◆ Task directions ◆
Here the job is to repeat the listing exactly, but not the pictures in it.

◆ Material supplied ◆

|---|

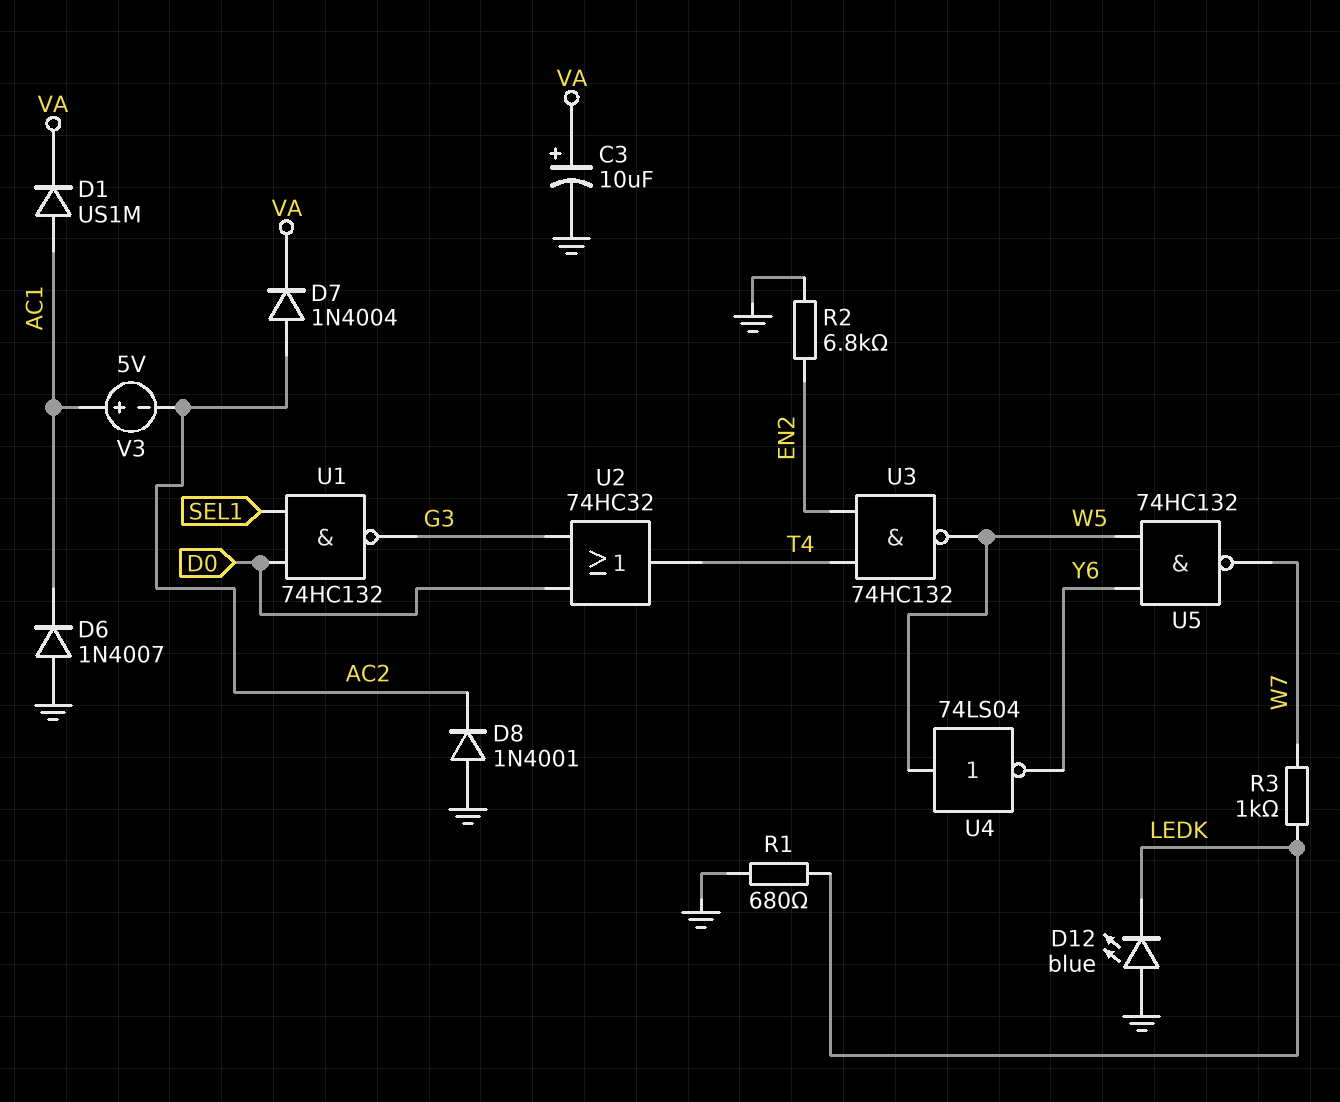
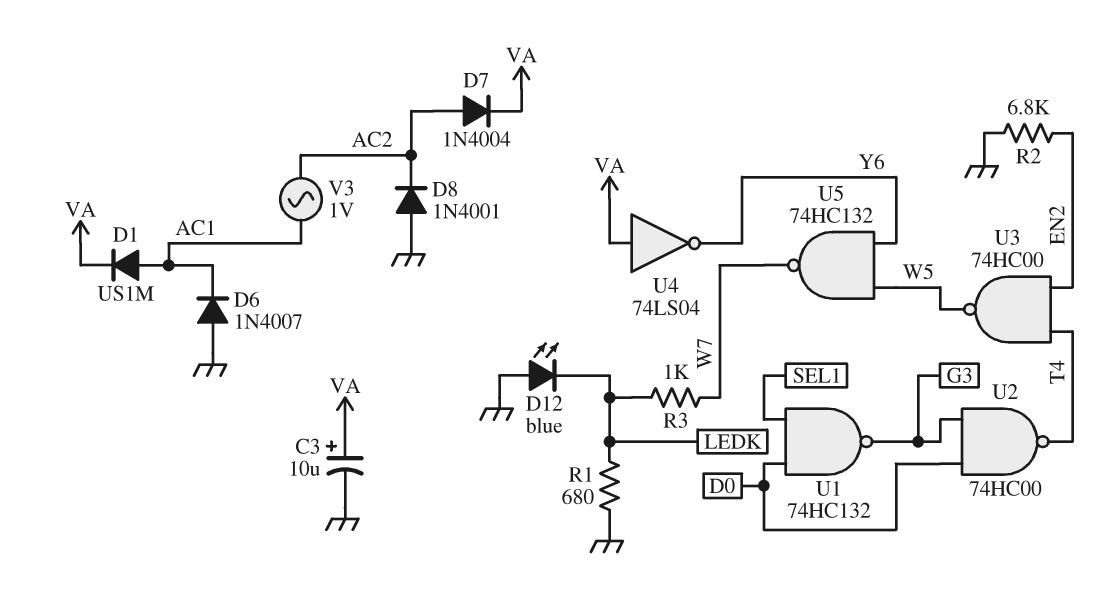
U2: OR 74HC32 (in D0, in G3, out T4) -> NAND 74HC00 (in D0, in G3, out T4)
U3: NAND 74HC132 (in EN2, in T4, out W5) -> NAND 74HC00 (in EN2, in T4, out W5)
U4: NOT 74LS04 (in W5, out Y6) -> NOT 74LS04 (in VA, out Y6)
V3: 5V (plus AC1, minus AC2) -> AC 1V (AC1, AC2)

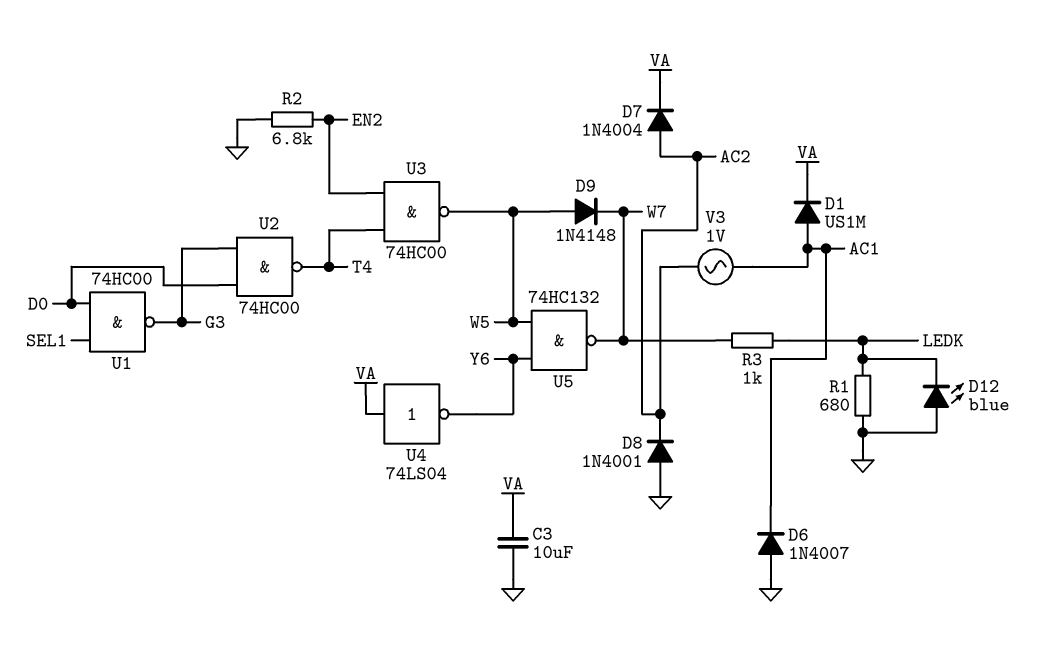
C3: 10uF (plus VA, minus GND) -> 10uF (GND, VA)
D9: none -> diode 1N4148 (A W5, K W7)
U1: NAND 74HC132 (in D0, in SEL1, out G3) -> NAND 74HC00 (in D0, in SEL1, out G3)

|---|

◆ Written solution ◆
U2: OR 74HC32 (in D0, in G3, out T4) -> NAND 74HC00 (in D0, in G3, out T4)
U3: NAND 74HC132 (in EN2, in T4, out W5) -> NAND 74HC00 (in EN2, in T4, out W5)
U4: NOT 74LS04 (in W5, out Y6) -> NOT 74LS04 (in VA, out Y6)
V3: 5V (plus AC1, minus AC2) -> AC 1V (AC1, AC2)

C3: 10uF (plus VA, minus GND) -> 10uF (GND, VA)
D9: none -> diode 1N4148 (A W5, K W7)
U1: NAND 74HC132 (in D0, in SEL1, out G3) -> NAND 74HC00 (in D0, in SEL1, out G3)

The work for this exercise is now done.